## Work order
Search the material for the string "slope", then return every line where it is found.

## Information supplied

= = =

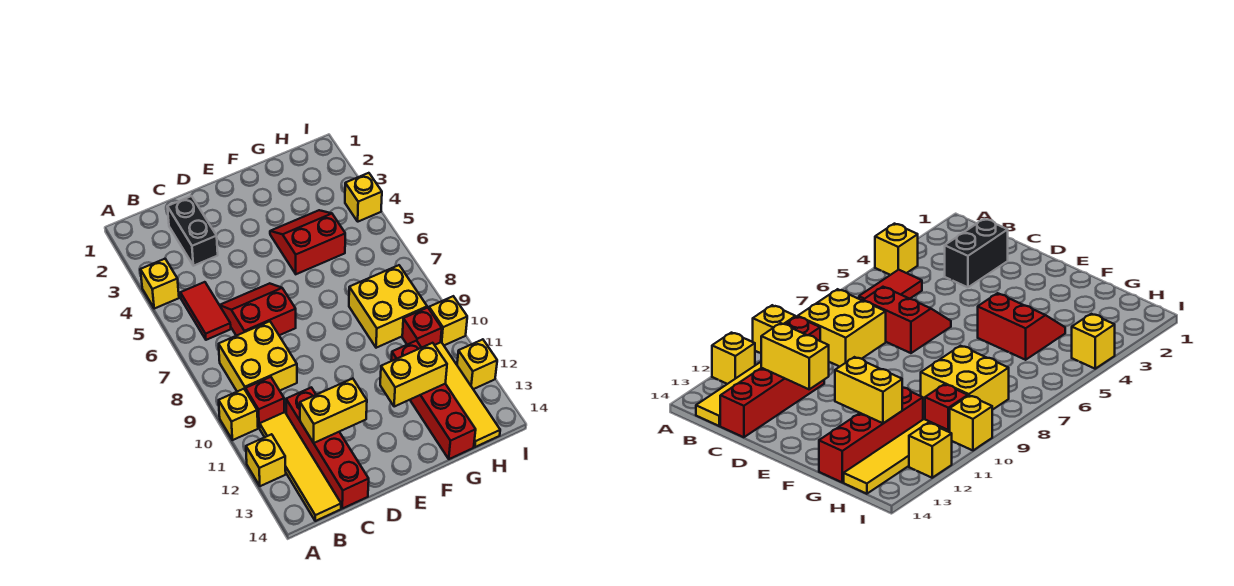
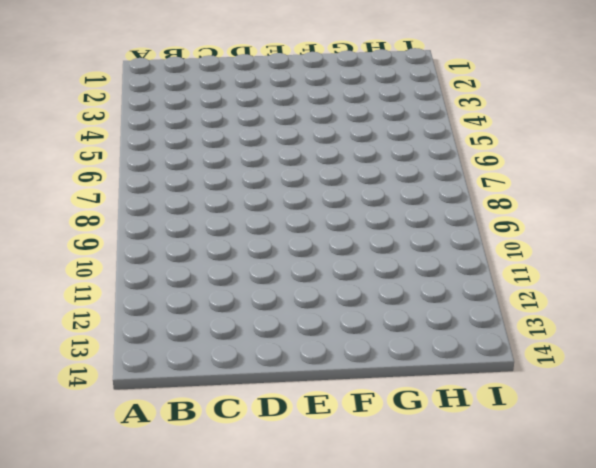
none -> yellow brick A4 level 1
none -> yellow brick A10 level 1
none -> yellow brick A12 level 1

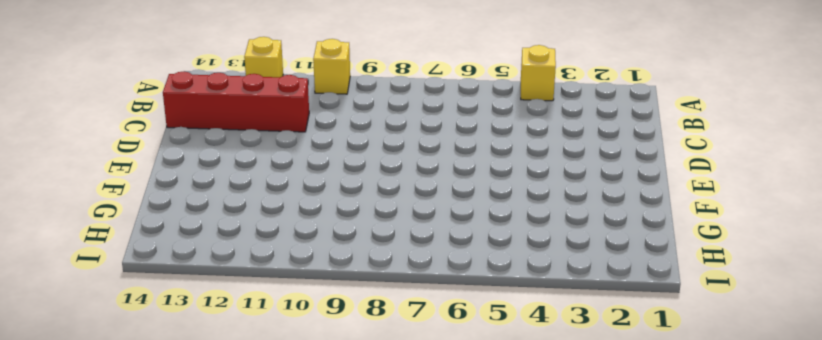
none -> red tile B5:B6 level 1
none -> yellow brick B8:C9 level 1
none -> red brick B10 level 1

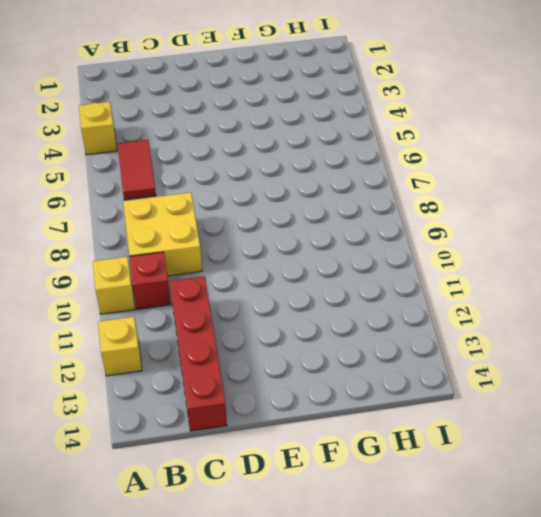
none -> yellow tile B11:B14 level 1
none -> black brick C2:C3 level 1
none -> red slope C6:D7 level 1 top 7

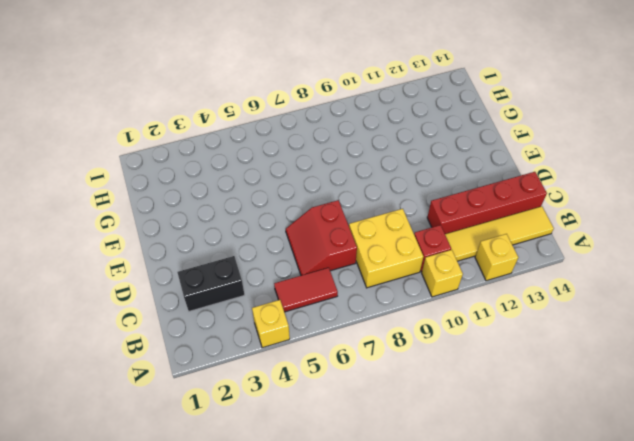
none -> red slope F4:G5 level 1 top 5
none -> yellow brick G8:H9 level 1
none -> red brick G11:G14 level 1

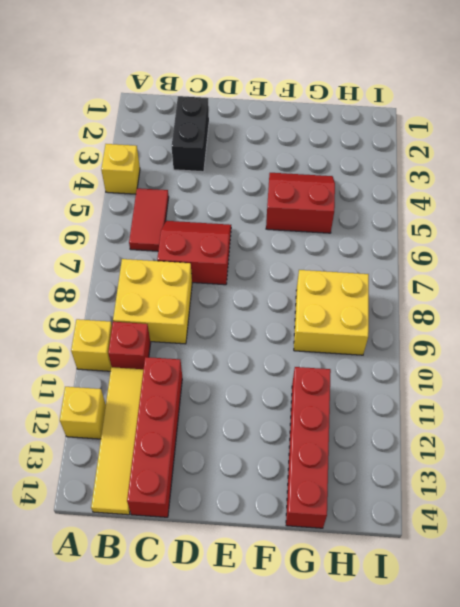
none -> red brick H10 level 1
none -> yellow tile H11:H14 level 1
none -> yellow brick I4 level 1

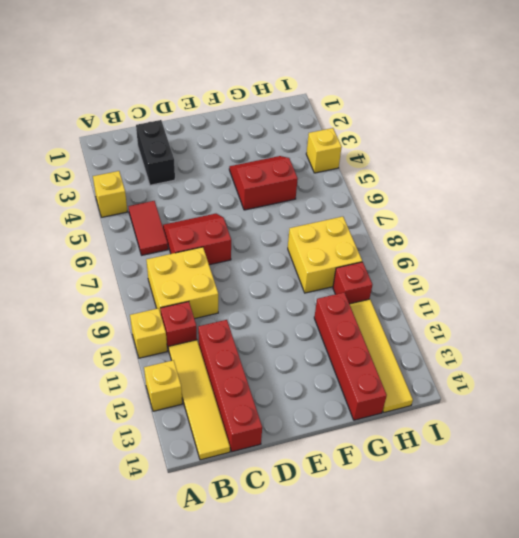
none -> yellow brick I10 level 1
none -> yellow brick I12 level 1
none -> yellow brick C12:D12 level 2

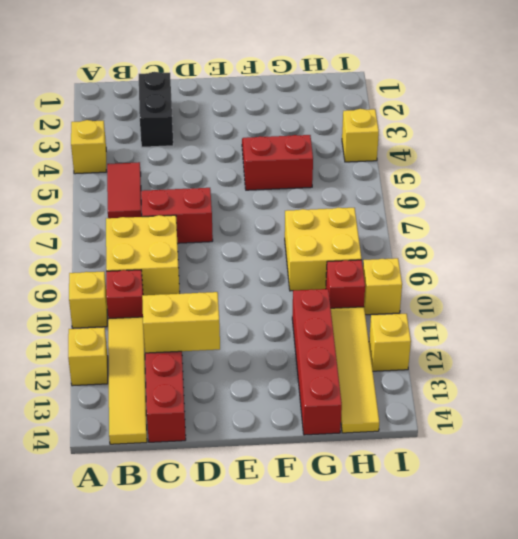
none -> yellow brick F12:G12 level 2

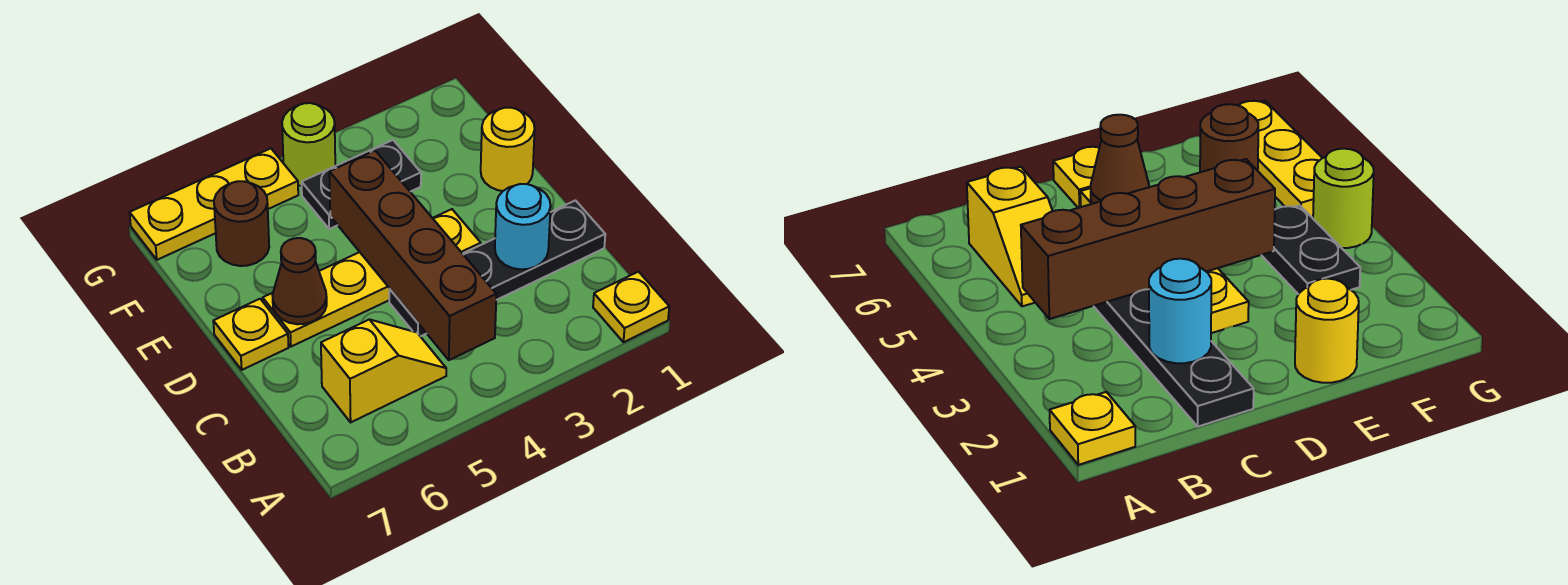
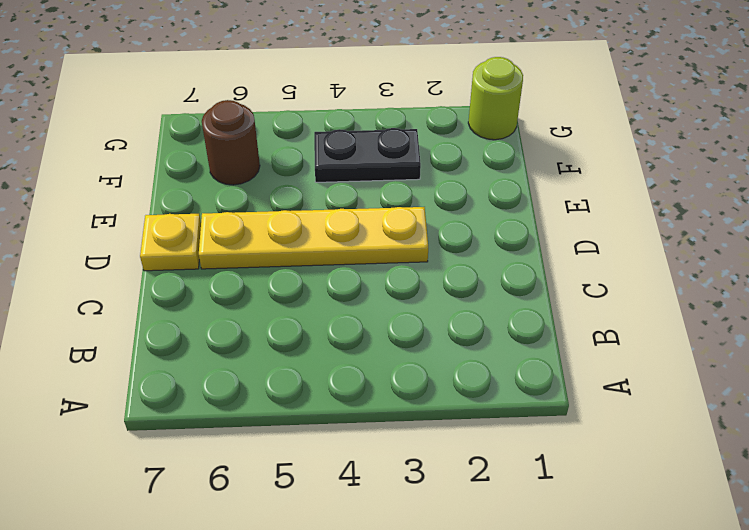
lime round brick G1 level 1 -> lime round brick G4 level 1
none -> yellow plate A1 level 1
none -> yellow slope B5:B6 level 1 top 6
none -> black plate C1:C4 level 1

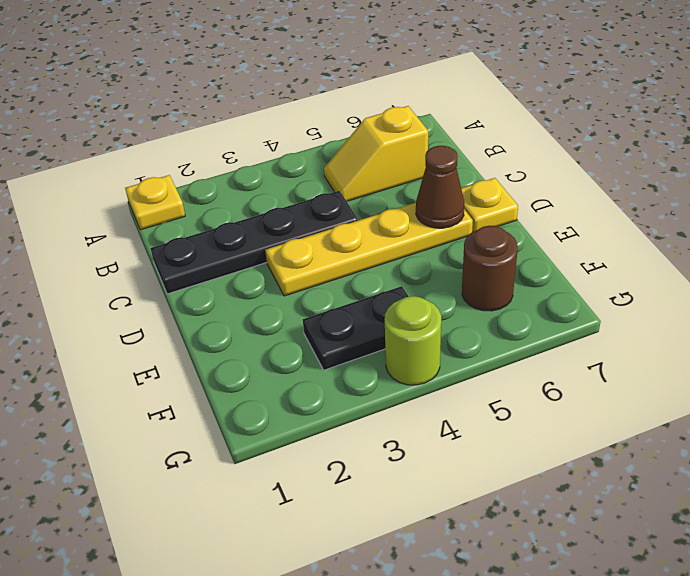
none -> yellow round brick E1 level 1
none -> yellow plate G5:G7 level 1
none -> brown brick B4:E4 level 2

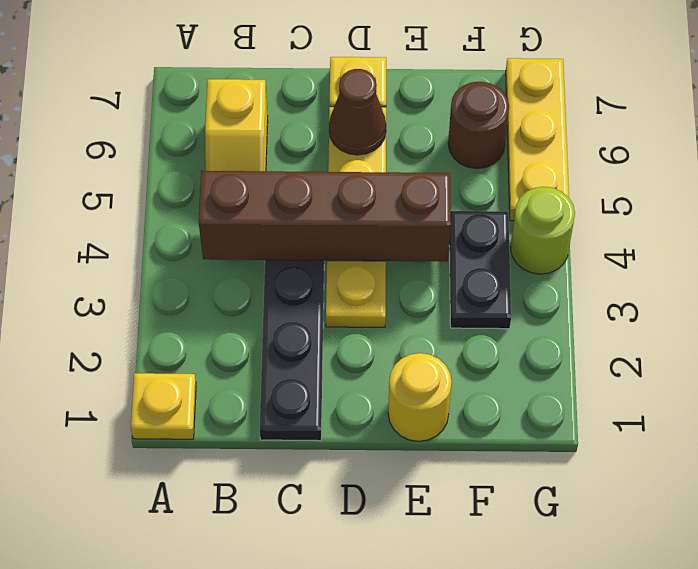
none -> cyan round brick C2 level 2

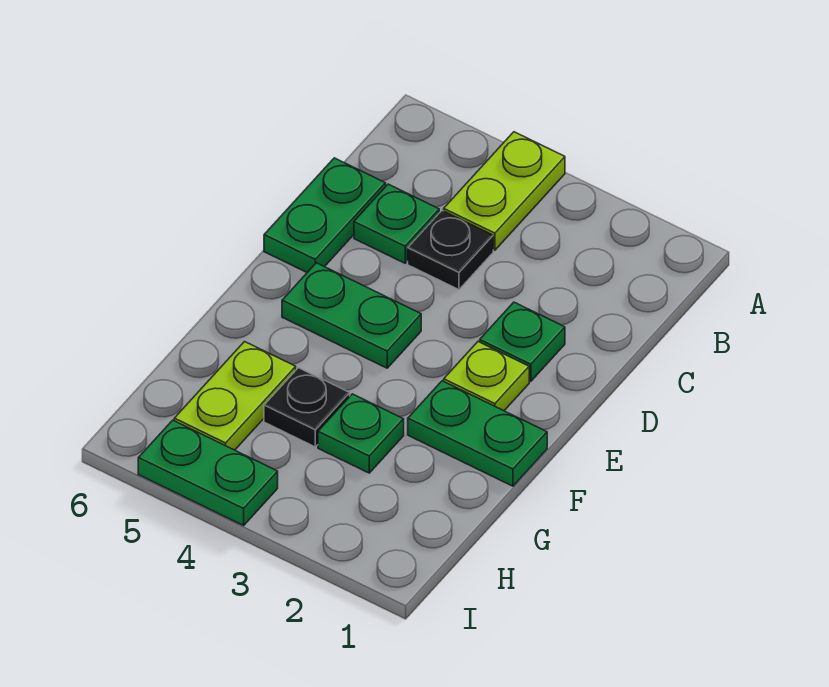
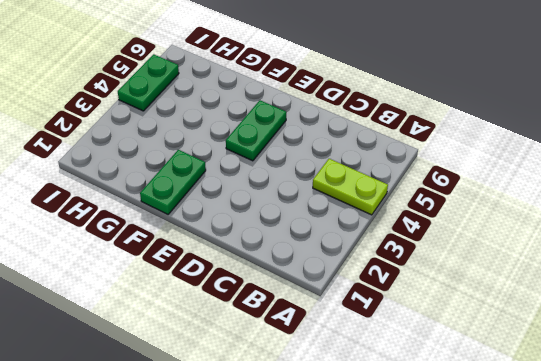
none -> black plate C4 level 1
none -> green plate C5 level 1
none -> green plate C6:D6 level 1

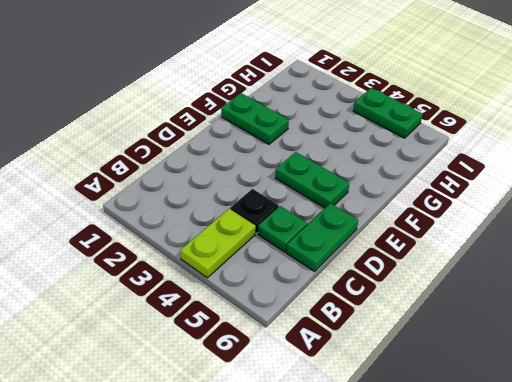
none -> green plate D2 level 1
none -> lime plate E2 level 1
none -> green plate G3 level 1

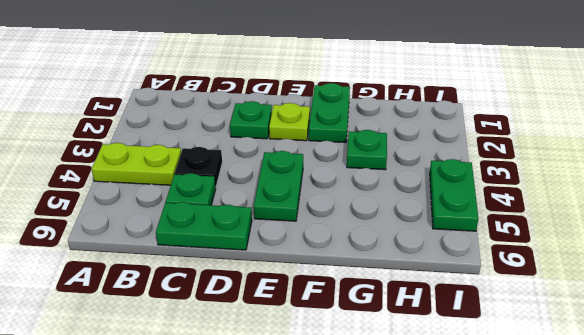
none -> black plate G4 level 1
none -> lime plate G5:H5 level 1

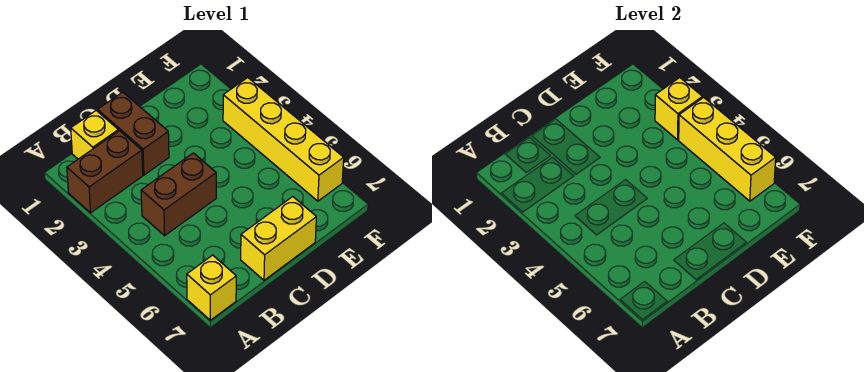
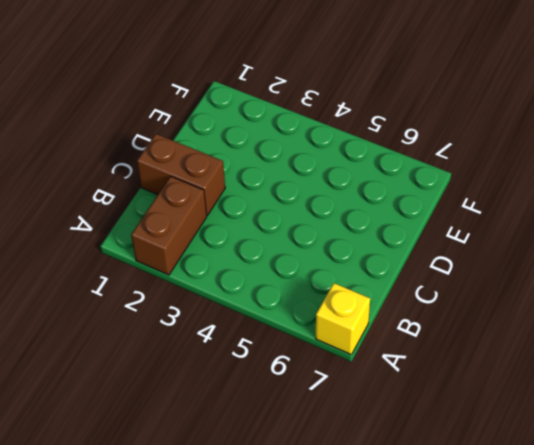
none -> yellow brick B1 level 1
none -> brown brick B4:C4 level 1

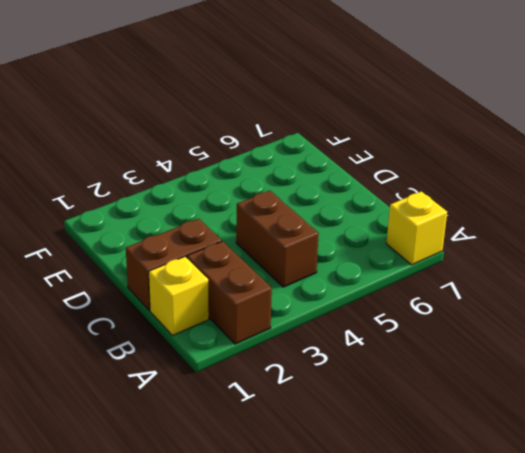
none -> yellow brick C7:D7 level 1
none -> yellow brick F3:F6 level 1

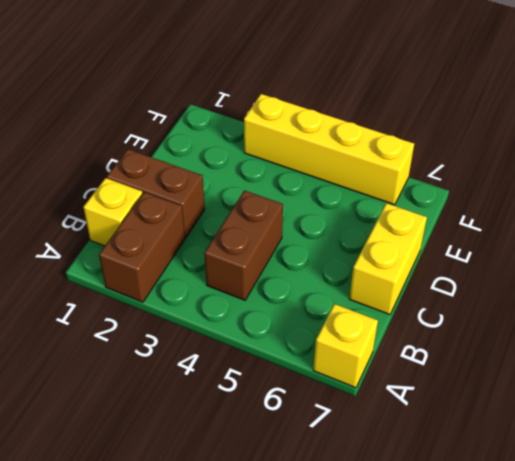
none -> yellow brick F3 level 2
none -> yellow brick F4:F6 level 2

= = =

## Written solution
none -> red slope C6:D7 level 1 top 7
none -> red slope F4:G5 level 1 top 5
none -> yellow slope B5:B6 level 1 top 6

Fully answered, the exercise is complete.